◆ What the exercise asks:
Set down the full listing exactly, character for character.
-------- Record excerpts --------
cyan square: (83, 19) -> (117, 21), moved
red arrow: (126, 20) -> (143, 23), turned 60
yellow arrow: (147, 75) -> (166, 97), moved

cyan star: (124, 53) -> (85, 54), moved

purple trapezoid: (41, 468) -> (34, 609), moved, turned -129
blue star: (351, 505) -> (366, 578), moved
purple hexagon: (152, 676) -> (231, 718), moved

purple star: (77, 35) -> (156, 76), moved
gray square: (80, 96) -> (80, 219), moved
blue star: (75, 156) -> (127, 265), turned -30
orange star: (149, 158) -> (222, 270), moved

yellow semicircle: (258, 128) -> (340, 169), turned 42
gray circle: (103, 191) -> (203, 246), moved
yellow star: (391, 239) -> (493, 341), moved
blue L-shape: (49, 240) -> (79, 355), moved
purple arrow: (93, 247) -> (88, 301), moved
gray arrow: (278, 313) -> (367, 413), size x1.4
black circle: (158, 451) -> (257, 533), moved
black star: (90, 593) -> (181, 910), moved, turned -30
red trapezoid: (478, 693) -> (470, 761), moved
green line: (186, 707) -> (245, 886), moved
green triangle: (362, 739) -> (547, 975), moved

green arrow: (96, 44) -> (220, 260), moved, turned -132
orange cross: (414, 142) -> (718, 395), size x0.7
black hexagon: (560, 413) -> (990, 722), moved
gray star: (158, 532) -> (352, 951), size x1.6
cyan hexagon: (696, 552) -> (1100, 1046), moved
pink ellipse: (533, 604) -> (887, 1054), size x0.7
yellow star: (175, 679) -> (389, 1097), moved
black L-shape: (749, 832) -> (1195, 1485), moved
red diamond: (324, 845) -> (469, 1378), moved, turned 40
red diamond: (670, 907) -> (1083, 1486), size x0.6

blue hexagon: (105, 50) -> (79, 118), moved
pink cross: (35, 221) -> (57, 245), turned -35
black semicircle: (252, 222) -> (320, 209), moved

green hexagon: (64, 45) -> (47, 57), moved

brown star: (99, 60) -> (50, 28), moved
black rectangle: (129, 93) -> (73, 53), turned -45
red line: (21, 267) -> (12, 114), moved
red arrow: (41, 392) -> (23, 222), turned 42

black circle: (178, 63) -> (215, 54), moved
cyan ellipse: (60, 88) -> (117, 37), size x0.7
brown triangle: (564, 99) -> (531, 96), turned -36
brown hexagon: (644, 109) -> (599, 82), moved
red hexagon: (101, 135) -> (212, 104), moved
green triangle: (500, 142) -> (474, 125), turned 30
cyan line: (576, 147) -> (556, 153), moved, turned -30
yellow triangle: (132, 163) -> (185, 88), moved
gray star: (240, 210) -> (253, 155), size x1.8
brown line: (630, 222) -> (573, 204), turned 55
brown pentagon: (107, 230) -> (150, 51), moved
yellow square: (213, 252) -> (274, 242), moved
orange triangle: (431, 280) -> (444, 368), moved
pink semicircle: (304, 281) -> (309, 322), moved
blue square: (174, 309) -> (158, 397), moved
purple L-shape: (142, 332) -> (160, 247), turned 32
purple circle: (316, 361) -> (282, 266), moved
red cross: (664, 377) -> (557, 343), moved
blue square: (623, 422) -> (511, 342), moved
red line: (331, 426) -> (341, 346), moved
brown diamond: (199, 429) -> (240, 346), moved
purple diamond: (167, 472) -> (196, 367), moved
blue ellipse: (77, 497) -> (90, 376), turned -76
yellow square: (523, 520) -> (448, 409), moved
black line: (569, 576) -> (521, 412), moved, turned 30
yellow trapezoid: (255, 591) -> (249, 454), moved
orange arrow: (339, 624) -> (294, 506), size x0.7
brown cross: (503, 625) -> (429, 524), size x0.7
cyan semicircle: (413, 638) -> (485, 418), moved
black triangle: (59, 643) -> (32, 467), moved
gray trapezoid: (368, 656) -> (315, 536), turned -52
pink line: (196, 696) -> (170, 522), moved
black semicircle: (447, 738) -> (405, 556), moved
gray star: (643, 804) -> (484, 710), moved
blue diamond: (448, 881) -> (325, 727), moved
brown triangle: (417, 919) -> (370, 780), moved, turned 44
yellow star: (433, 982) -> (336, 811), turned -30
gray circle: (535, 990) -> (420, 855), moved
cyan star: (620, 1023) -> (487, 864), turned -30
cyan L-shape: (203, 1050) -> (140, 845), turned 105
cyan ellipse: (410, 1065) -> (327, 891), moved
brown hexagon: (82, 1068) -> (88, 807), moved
--------
◆ Solution for this problem:
cyan square: (83, 19) -> (117, 21), moved
red arrow: (126, 20) -> (143, 23), turned 60
yellow arrow: (147, 75) -> (166, 97), moved

cyan star: (124, 53) -> (85, 54), moved

purple trapezoid: (41, 468) -> (34, 609), moved, turned -129
blue star: (351, 505) -> (366, 578), moved
purple hexagon: (152, 676) -> (231, 718), moved

purple star: (77, 35) -> (156, 76), moved
gray square: (80, 96) -> (80, 219), moved
blue star: (75, 156) -> (127, 265), turned -30
orange star: (149, 158) -> (222, 270), moved

yellow semicircle: (258, 128) -> (340, 169), turned 42
gray circle: (103, 191) -> (203, 246), moved
yellow star: (391, 239) -> (493, 341), moved
blue L-shape: (49, 240) -> (79, 355), moved
purple arrow: (93, 247) -> (88, 301), moved
gray arrow: (278, 313) -> (367, 413), size x1.4
black circle: (158, 451) -> (257, 533), moved
black star: (90, 593) -> (181, 910), moved, turned -30
red trapezoid: (478, 693) -> (470, 761), moved
green line: (186, 707) -> (245, 886), moved
green triangle: (362, 739) -> (547, 975), moved

green arrow: (96, 44) -> (220, 260), moved, turned -132
orange cross: (414, 142) -> (718, 395), size x0.7
black hexagon: (560, 413) -> (990, 722), moved
gray star: (158, 532) -> (352, 951), size x1.6
cyan hexagon: (696, 552) -> (1100, 1046), moved
pink ellipse: (533, 604) -> (887, 1054), size x0.7
yellow star: (175, 679) -> (389, 1097), moved
black L-shape: (749, 832) -> (1195, 1485), moved
red diamond: (324, 845) -> (469, 1378), moved, turned 40
red diamond: (670, 907) -> (1083, 1486), size x0.6

blue hexagon: (105, 50) -> (79, 118), moved
pink cross: (35, 221) -> (57, 245), turned -35
black semicircle: (252, 222) -> (320, 209), moved

green hexagon: (64, 45) -> (47, 57), moved

brown star: (99, 60) -> (50, 28), moved
black rectangle: (129, 93) -> (73, 53), turned -45
red line: (21, 267) -> (12, 114), moved
red arrow: (41, 392) -> (23, 222), turned 42

black circle: (178, 63) -> (215, 54), moved
cyan ellipse: (60, 88) -> (117, 37), size x0.7
brown triangle: (564, 99) -> (531, 96), turned -36
brown hexagon: (644, 109) -> (599, 82), moved
red hexagon: (101, 135) -> (212, 104), moved
green triangle: (500, 142) -> (474, 125), turned 30
cyan line: (576, 147) -> (556, 153), moved, turned -30
yellow triangle: (132, 163) -> (185, 88), moved
gray star: (240, 210) -> (253, 155), size x1.8
brown line: (630, 222) -> (573, 204), turned 55
brown pentagon: (107, 230) -> (150, 51), moved
yellow square: (213, 252) -> (274, 242), moved
orange triangle: (431, 280) -> (444, 368), moved
pink semicircle: (304, 281) -> (309, 322), moved
blue square: (174, 309) -> (158, 397), moved
purple L-shape: (142, 332) -> (160, 247), turned 32
purple circle: (316, 361) -> (282, 266), moved
red cross: (664, 377) -> (557, 343), moved
blue square: (623, 422) -> (511, 342), moved
red line: (331, 426) -> (341, 346), moved
brown diamond: (199, 429) -> (240, 346), moved
purple diamond: (167, 472) -> (196, 367), moved
blue ellipse: (77, 497) -> (90, 376), turned -76
yellow square: (523, 520) -> (448, 409), moved
black line: (569, 576) -> (521, 412), moved, turned 30
yellow trapezoid: (255, 591) -> (249, 454), moved
orange arrow: (339, 624) -> (294, 506), size x0.7
brown cross: (503, 625) -> (429, 524), size x0.7
cyan semicircle: (413, 638) -> (485, 418), moved
black triangle: (59, 643) -> (32, 467), moved
gray trapezoid: (368, 656) -> (315, 536), turned -52
pink line: (196, 696) -> (170, 522), moved
black semicircle: (447, 738) -> (405, 556), moved
gray star: (643, 804) -> (484, 710), moved
blue diamond: (448, 881) -> (325, 727), moved
brown triangle: (417, 919) -> (370, 780), moved, turned 44
yellow star: (433, 982) -> (336, 811), turned -30
gray circle: (535, 990) -> (420, 855), moved
cyan star: (620, 1023) -> (487, 864), turned -30
cyan L-shape: (203, 1050) -> (140, 845), turned 105
cyan ellipse: (410, 1065) -> (327, 891), moved
brown hexagon: (82, 1068) -> (88, 807), moved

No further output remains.